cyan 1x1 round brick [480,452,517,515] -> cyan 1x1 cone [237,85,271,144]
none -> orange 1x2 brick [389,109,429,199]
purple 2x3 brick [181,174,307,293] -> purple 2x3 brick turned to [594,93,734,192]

---

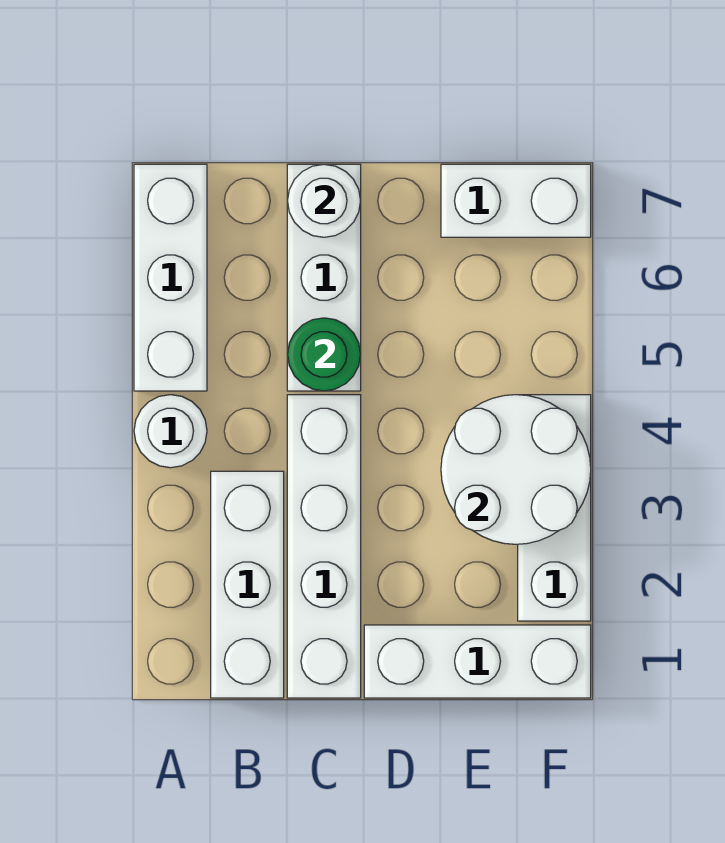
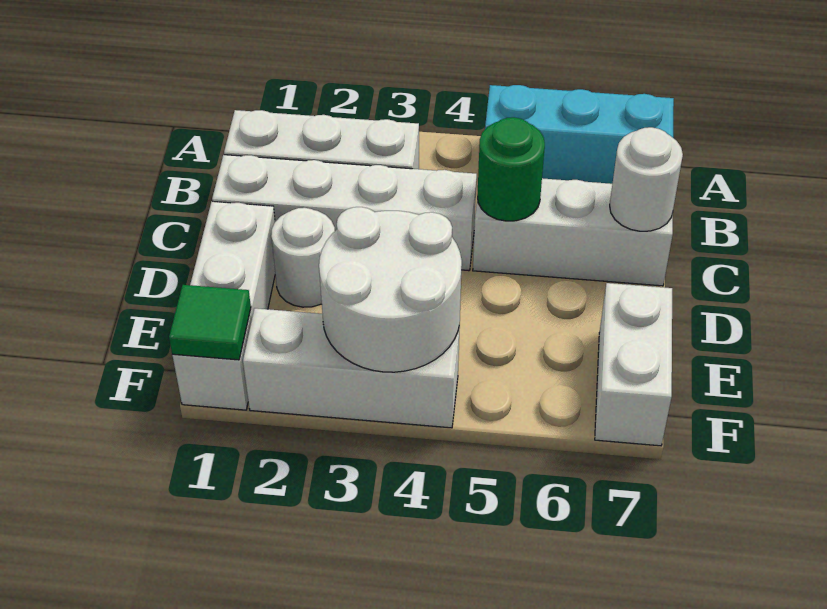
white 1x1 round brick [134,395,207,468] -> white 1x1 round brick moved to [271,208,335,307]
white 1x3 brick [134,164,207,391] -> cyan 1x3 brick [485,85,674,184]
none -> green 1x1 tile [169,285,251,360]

ACTIVITY:
What you return should be exactly the lines above, starting at the one with "cyan 1x1 round" and ending at the one with "purple 2x3 brick [181,174,307,293]", and nothing else.

RESULT OF THIS EXERCISE:
cyan 1x1 round brick [480,452,517,515] -> cyan 1x1 cone [237,85,271,144]
none -> orange 1x2 brick [389,109,429,199]
purple 2x3 brick [181,174,307,293] -> purple 2x3 brick turned to [594,93,734,192]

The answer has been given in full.